● SOURCE DATA:
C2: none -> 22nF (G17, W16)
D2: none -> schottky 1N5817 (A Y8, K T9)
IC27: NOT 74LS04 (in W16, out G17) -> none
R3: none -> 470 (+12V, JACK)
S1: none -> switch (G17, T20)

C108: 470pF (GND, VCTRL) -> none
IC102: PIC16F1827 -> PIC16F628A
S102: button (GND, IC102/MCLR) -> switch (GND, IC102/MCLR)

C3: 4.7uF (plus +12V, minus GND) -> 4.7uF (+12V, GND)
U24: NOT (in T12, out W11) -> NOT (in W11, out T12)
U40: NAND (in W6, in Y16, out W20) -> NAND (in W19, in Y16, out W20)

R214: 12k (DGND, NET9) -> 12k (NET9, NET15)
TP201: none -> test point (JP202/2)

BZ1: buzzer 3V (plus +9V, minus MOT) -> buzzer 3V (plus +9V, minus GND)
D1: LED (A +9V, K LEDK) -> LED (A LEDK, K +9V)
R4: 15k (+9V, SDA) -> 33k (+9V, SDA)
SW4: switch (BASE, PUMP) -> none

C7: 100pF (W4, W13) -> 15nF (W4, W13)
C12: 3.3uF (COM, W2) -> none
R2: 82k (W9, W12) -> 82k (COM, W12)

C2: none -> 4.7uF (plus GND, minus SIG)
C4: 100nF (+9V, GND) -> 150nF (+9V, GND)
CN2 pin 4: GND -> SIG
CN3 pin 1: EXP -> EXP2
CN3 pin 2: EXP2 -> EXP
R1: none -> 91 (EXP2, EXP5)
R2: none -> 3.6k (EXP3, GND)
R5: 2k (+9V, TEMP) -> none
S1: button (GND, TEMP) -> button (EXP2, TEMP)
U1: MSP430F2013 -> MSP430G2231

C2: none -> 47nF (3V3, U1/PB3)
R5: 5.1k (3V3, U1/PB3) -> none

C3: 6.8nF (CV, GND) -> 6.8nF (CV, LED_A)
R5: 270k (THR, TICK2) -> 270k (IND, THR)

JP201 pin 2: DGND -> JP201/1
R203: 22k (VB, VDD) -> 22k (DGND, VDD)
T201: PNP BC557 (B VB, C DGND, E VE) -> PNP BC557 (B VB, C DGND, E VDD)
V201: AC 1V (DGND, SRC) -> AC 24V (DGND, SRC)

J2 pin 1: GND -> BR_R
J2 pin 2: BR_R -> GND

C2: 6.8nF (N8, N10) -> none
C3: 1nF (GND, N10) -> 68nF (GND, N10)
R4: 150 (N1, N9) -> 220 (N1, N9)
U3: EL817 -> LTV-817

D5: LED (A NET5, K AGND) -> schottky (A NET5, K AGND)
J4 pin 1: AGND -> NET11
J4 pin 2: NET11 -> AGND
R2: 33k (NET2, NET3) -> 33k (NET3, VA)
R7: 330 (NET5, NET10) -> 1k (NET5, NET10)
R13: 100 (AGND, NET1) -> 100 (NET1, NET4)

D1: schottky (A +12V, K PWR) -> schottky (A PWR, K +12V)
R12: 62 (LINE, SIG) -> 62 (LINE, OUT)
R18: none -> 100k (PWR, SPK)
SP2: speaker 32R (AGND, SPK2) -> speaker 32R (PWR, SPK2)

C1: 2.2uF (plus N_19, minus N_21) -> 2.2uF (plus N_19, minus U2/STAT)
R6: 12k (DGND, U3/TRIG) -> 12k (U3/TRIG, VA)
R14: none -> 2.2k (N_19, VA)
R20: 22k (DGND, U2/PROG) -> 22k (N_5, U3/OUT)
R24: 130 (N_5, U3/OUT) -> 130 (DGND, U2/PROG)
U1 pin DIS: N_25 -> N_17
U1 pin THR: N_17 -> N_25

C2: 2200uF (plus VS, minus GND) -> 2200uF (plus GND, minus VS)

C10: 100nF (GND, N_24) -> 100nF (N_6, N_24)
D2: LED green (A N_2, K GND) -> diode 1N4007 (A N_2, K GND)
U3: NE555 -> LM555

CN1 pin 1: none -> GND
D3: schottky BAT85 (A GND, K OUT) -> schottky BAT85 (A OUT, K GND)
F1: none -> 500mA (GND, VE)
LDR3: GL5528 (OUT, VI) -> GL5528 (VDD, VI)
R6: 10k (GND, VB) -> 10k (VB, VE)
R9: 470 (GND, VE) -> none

● ASSIGNMENT:
In the listing above, find the line with "C3: 6.8nF (CV, GND) -> 6.8nF (CV, LED_A)" and the line with "LDR3: GL5528 (OUT, VI) -> GL5528 (VDD, VI)", then print exactly those two lines and every line between them, and nothing more.

● YOUR SOLUTION:
C3: 6.8nF (CV, GND) -> 6.8nF (CV, LED_A)
R5: 270k (THR, TICK2) -> 270k (IND, THR)

JP201 pin 2: DGND -> JP201/1
R203: 22k (VB, VDD) -> 22k (DGND, VDD)
T201: PNP BC557 (B VB, C DGND, E VE) -> PNP BC557 (B VB, C DGND, E VDD)
V201: AC 1V (DGND, SRC) -> AC 24V (DGND, SRC)

J2 pin 1: GND -> BR_R
J2 pin 2: BR_R -> GND

C2: 6.8nF (N8, N10) -> none
C3: 1nF (GND, N10) -> 68nF (GND, N10)
R4: 150 (N1, N9) -> 220 (N1, N9)
U3: EL817 -> LTV-817

D5: LED (A NET5, K AGND) -> schottky (A NET5, K AGND)
J4 pin 1: AGND -> NET11
J4 pin 2: NET11 -> AGND
R2: 33k (NET2, NET3) -> 33k (NET3, VA)
R7: 330 (NET5, NET10) -> 1k (NET5, NET10)
R13: 100 (AGND, NET1) -> 100 (NET1, NET4)

D1: schottky (A +12V, K PWR) -> schottky (A PWR, K +12V)
R12: 62 (LINE, SIG) -> 62 (LINE, OUT)
R18: none -> 100k (PWR, SPK)
SP2: speaker 32R (AGND, SPK2) -> speaker 32R (PWR, SPK2)

C1: 2.2uF (plus N_19, minus N_21) -> 2.2uF (plus N_19, minus U2/STAT)
R6: 12k (DGND, U3/TRIG) -> 12k (U3/TRIG, VA)
R14: none -> 2.2k (N_19, VA)
R20: 22k (DGND, U2/PROG) -> 22k (N_5, U3/OUT)
R24: 130 (N_5, U3/OUT) -> 130 (DGND, U2/PROG)
U1 pin DIS: N_25 -> N_17
U1 pin THR: N_17 -> N_25

C2: 2200uF (plus VS, minus GND) -> 2200uF (plus GND, minus VS)

C10: 100nF (GND, N_24) -> 100nF (N_6, N_24)
D2: LED green (A N_2, K GND) -> diode 1N4007 (A N_2, K GND)
U3: NE555 -> LM555

CN1 pin 1: none -> GND
D3: schottky BAT85 (A GND, K OUT) -> schottky BAT85 (A OUT, K GND)
F1: none -> 500mA (GND, VE)
LDR3: GL5528 (OUT, VI) -> GL5528 (VDD, VI)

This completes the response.